§ DATA PROVIDED:
· · ·

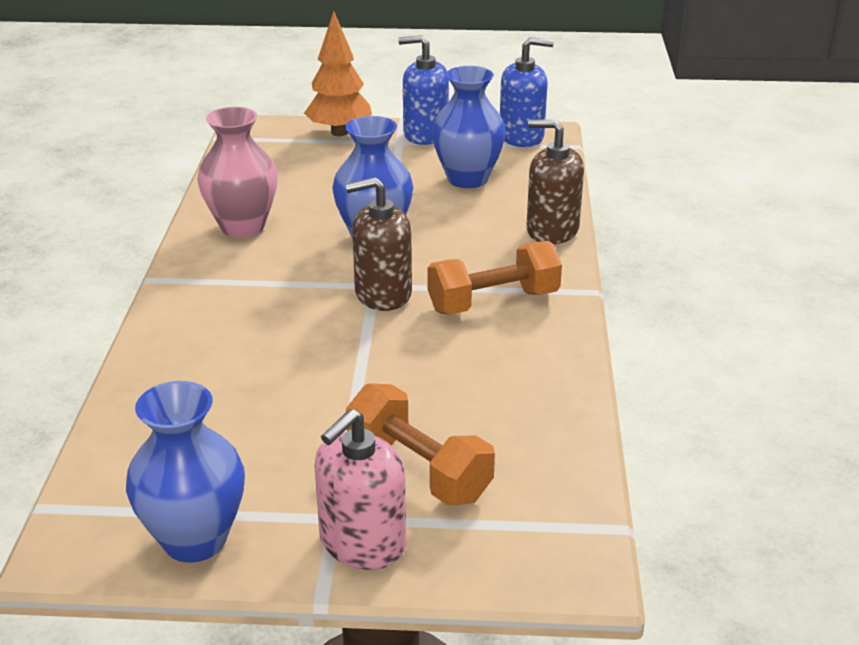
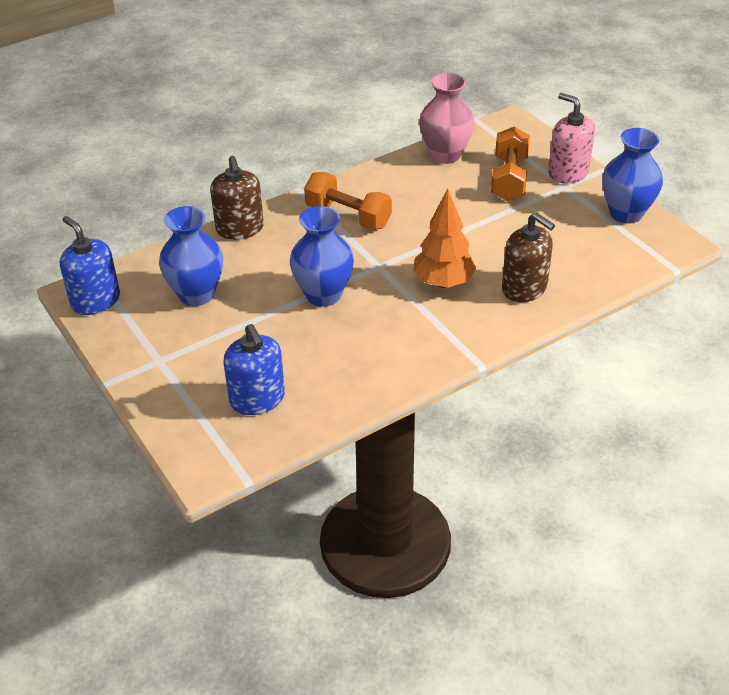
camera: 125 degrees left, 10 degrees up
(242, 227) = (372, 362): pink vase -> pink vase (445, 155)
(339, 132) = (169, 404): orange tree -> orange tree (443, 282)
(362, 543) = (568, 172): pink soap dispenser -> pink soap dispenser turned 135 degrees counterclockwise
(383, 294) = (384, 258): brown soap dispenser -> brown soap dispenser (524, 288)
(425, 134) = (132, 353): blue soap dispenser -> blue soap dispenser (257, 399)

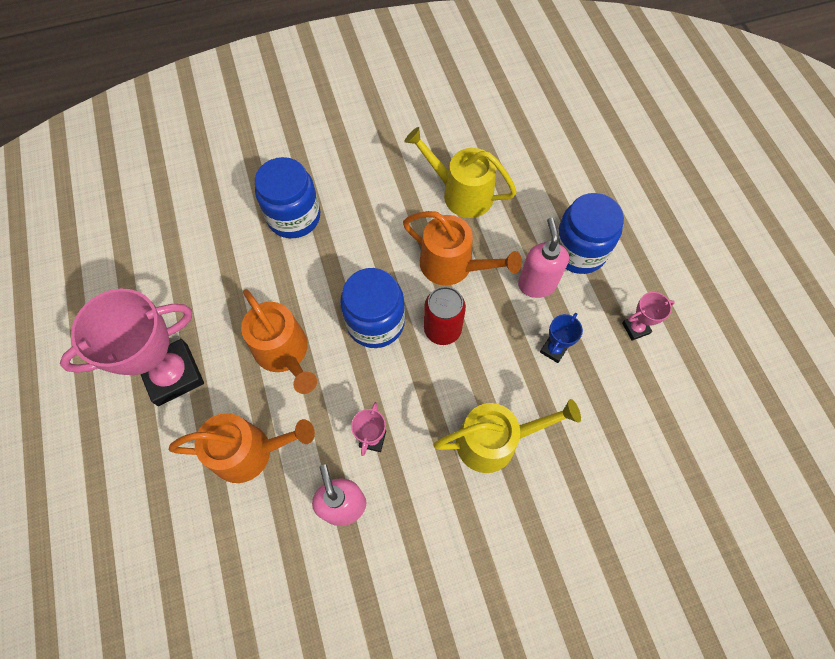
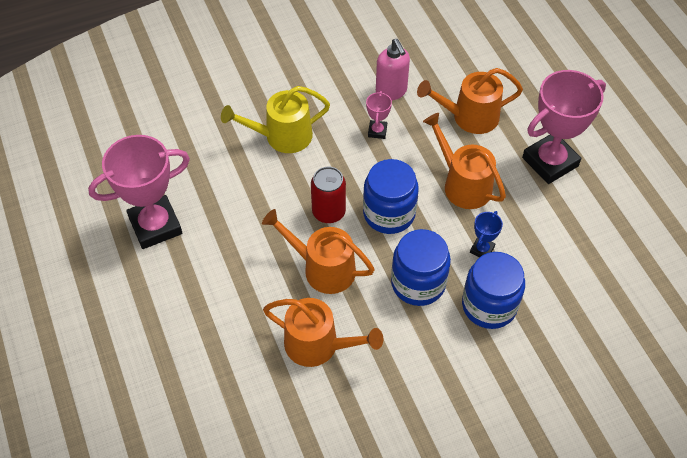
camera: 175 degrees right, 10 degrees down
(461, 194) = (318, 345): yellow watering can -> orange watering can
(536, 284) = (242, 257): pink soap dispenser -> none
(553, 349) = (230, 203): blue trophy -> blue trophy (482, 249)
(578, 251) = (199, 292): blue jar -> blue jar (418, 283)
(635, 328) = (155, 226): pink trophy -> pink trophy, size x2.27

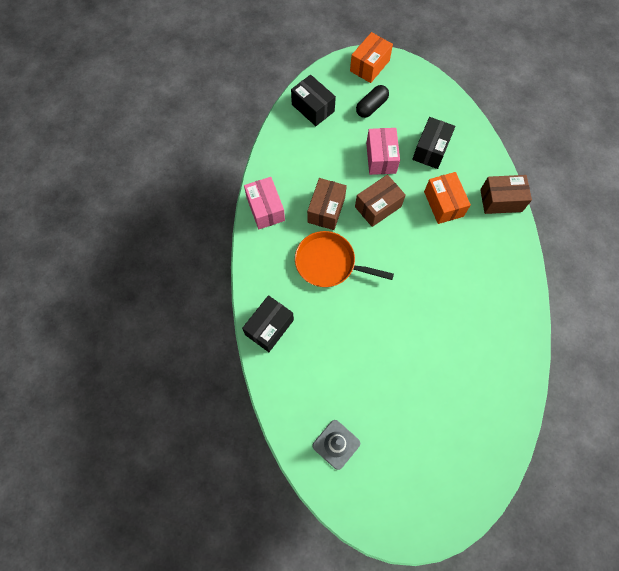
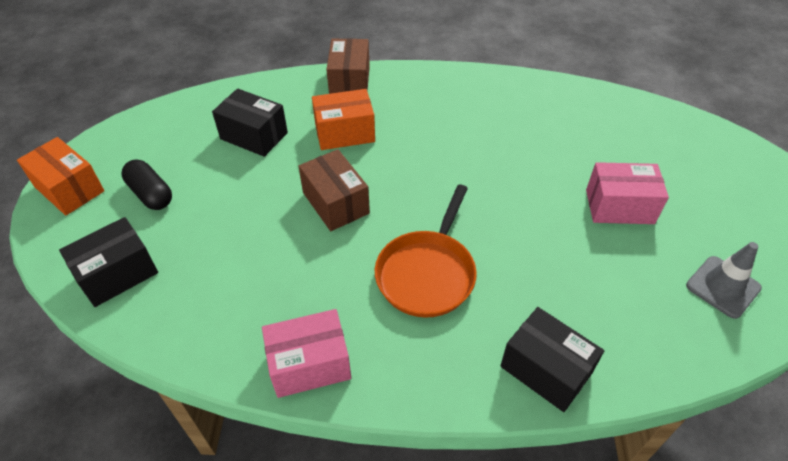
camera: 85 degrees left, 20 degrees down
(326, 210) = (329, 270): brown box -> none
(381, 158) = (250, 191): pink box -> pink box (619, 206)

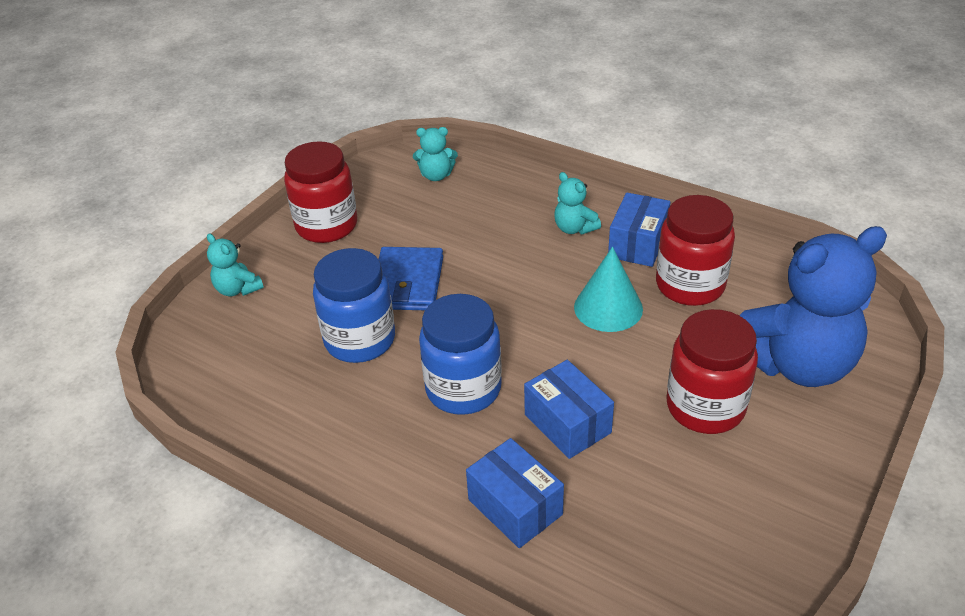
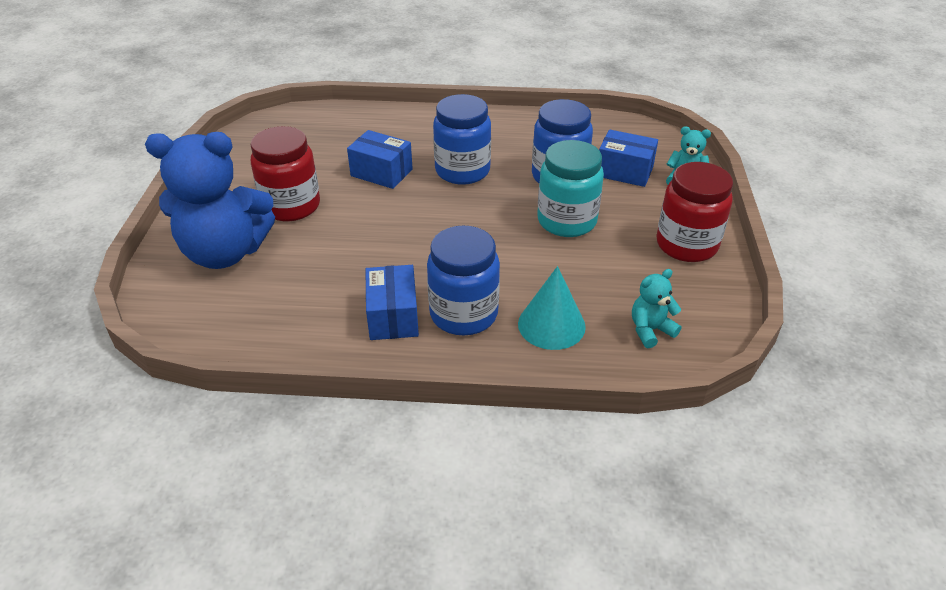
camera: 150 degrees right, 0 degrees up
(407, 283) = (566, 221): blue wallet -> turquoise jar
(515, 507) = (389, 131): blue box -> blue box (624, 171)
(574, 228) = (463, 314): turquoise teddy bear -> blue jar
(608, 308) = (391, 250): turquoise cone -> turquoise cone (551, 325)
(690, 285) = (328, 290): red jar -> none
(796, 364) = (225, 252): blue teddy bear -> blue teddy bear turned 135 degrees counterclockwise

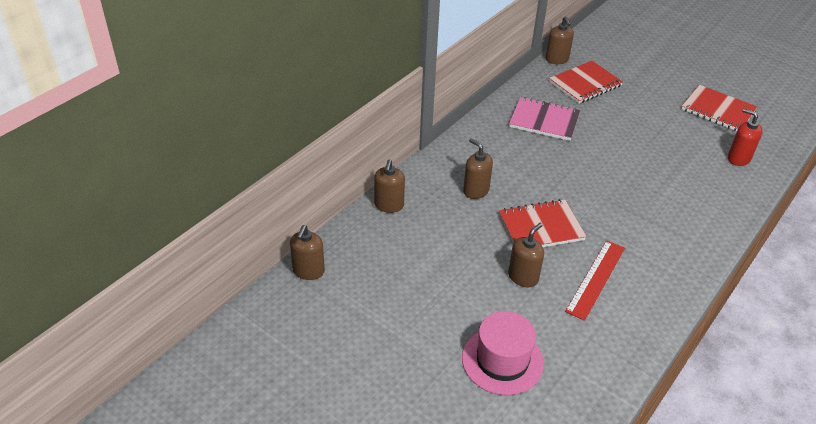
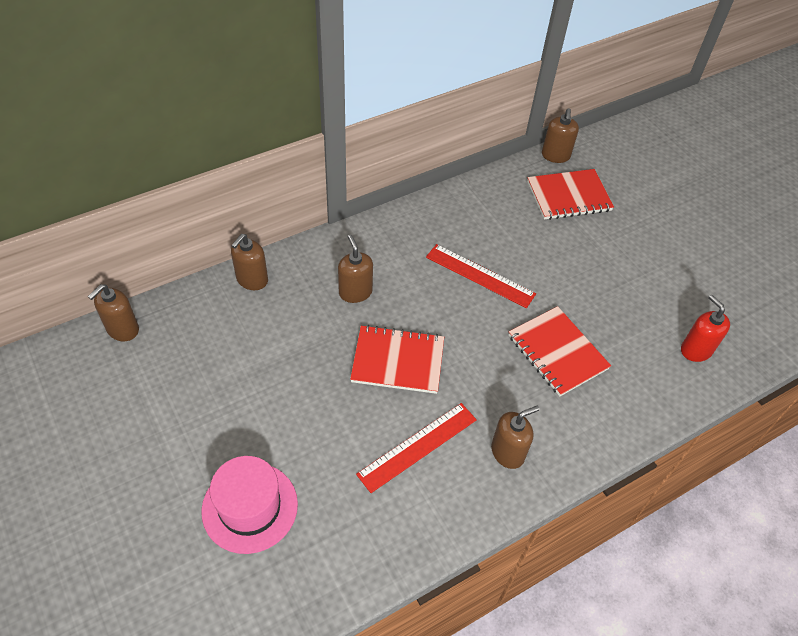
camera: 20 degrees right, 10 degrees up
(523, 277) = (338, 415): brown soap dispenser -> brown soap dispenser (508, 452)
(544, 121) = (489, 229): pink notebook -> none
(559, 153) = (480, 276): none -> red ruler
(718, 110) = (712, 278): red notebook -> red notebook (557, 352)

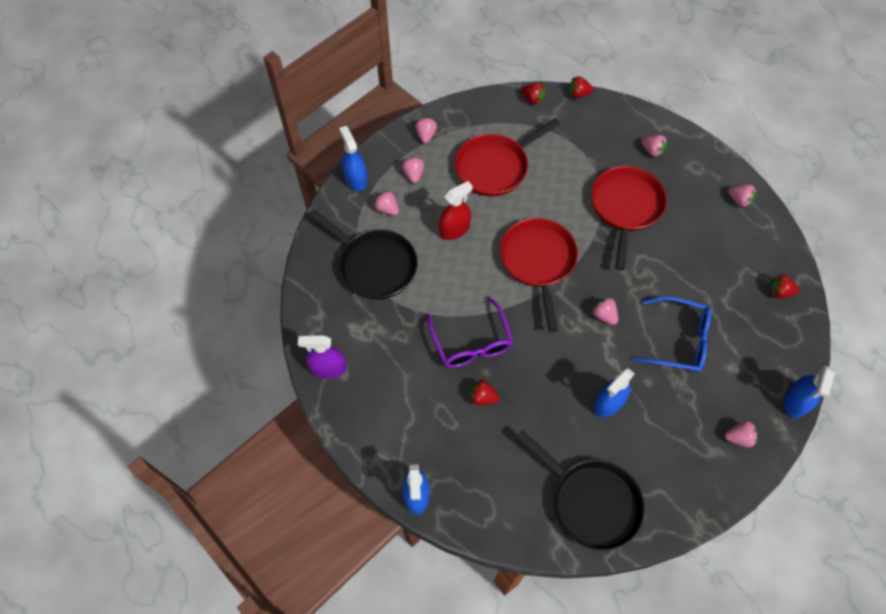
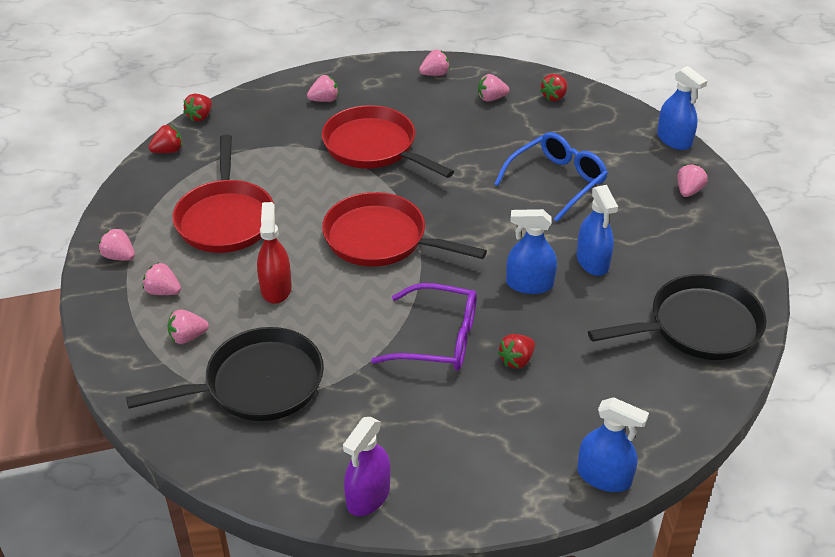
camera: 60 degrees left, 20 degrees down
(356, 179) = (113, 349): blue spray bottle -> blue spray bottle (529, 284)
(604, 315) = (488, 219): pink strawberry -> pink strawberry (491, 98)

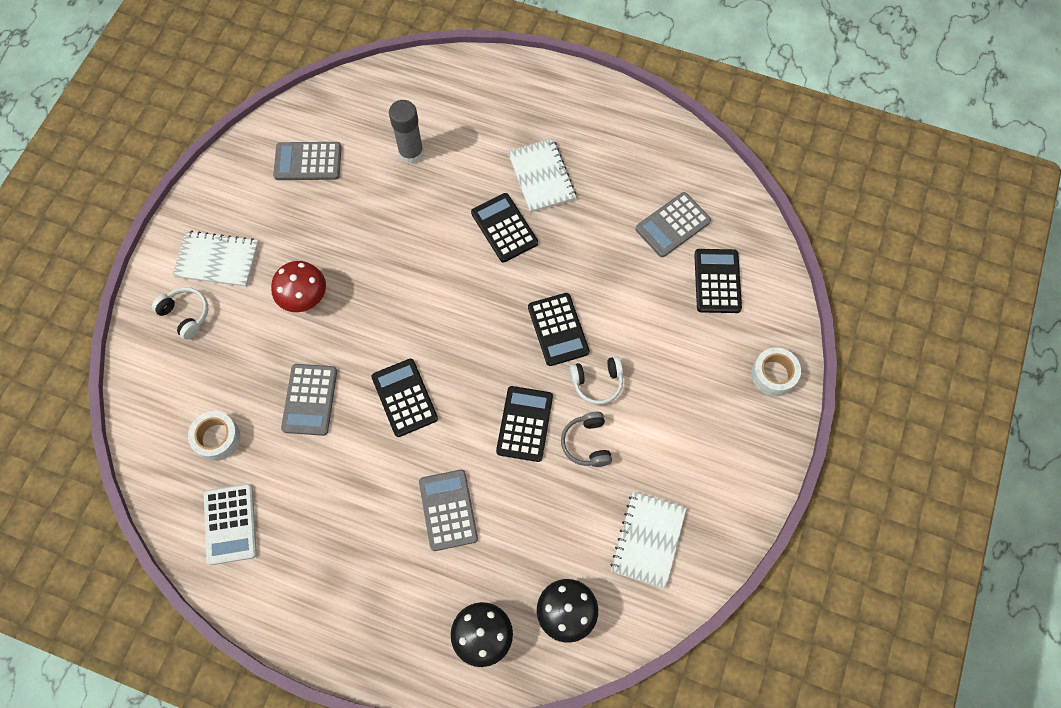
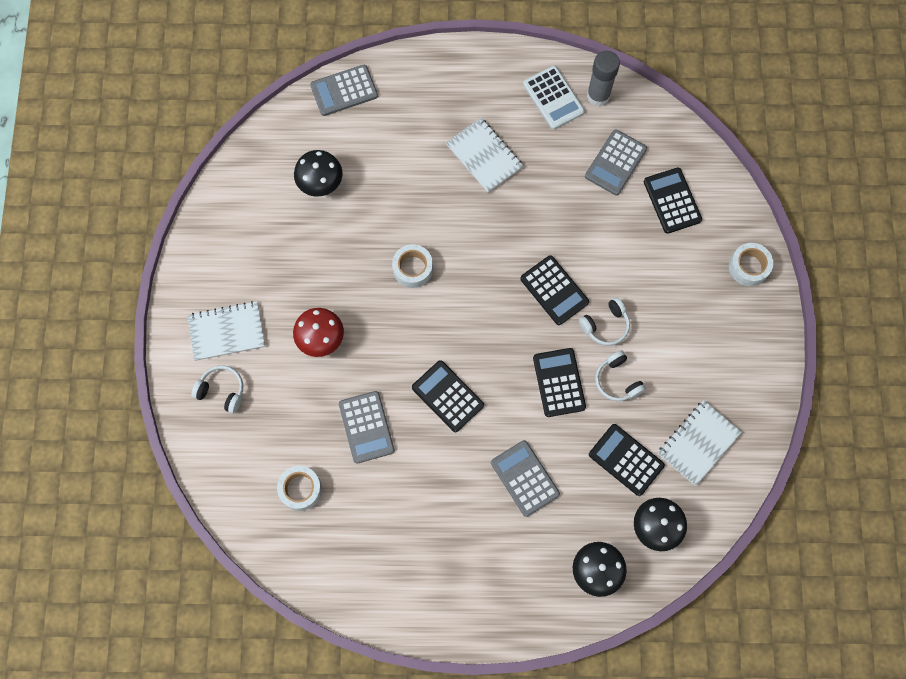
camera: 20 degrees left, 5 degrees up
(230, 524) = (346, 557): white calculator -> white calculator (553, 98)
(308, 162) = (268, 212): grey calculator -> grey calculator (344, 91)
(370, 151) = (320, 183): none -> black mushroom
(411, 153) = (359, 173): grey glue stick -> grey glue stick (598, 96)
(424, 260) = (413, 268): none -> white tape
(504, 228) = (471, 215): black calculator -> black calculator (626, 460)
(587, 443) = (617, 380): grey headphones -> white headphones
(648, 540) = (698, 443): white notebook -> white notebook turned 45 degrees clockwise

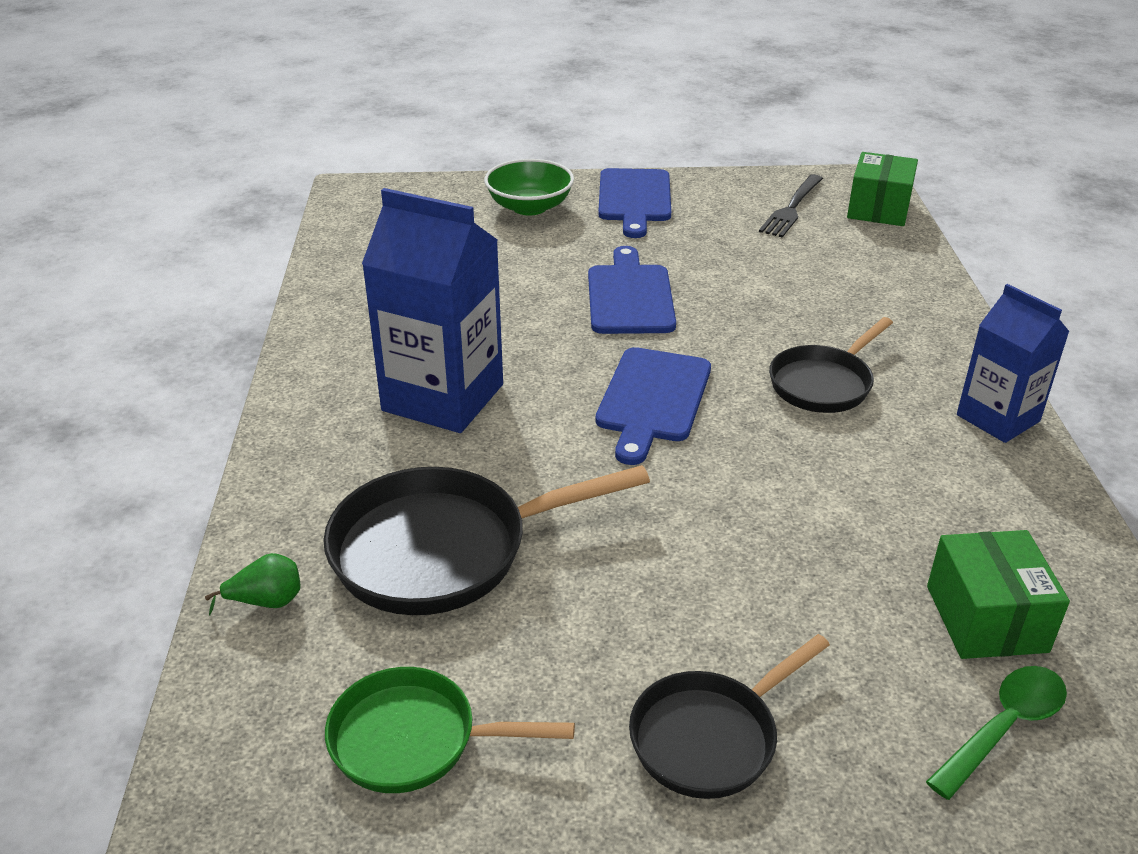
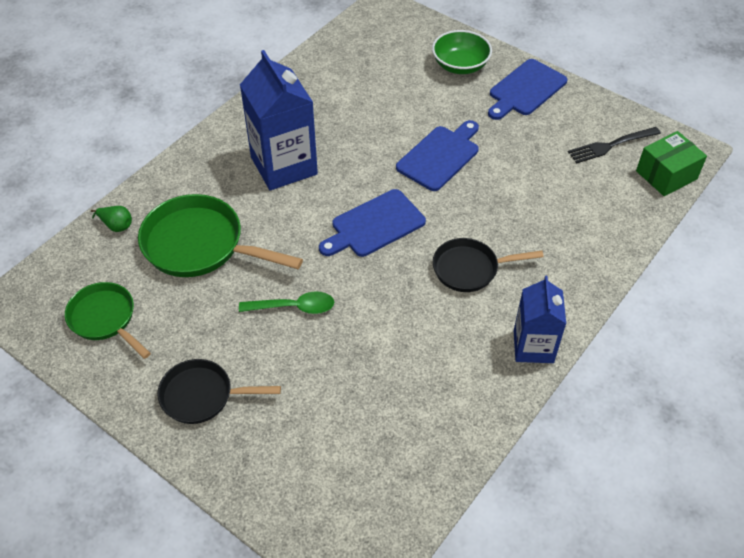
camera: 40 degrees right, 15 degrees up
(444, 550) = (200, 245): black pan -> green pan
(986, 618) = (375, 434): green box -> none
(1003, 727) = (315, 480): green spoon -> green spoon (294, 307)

· · ·

§ TRY IT: Copy the entries above exactly from the line with "(411, 153) = (359, 173): grey" down to their last line, both ends included. Do not copy any pictures.

§ SOLUTION BELOW:
(411, 153) = (359, 173): grey glue stick -> grey glue stick (598, 96)
(424, 260) = (413, 268): none -> white tape
(504, 228) = (471, 215): black calculator -> black calculator (626, 460)
(587, 443) = (617, 380): grey headphones -> white headphones
(648, 540) = (698, 443): white notebook -> white notebook turned 45 degrees clockwise

camera: 40 degrees right, 15 degrees up
(444, 550) = (200, 245): black pan -> green pan
(986, 618) = (375, 434): green box -> none
(1003, 727) = (315, 480): green spoon -> green spoon (294, 307)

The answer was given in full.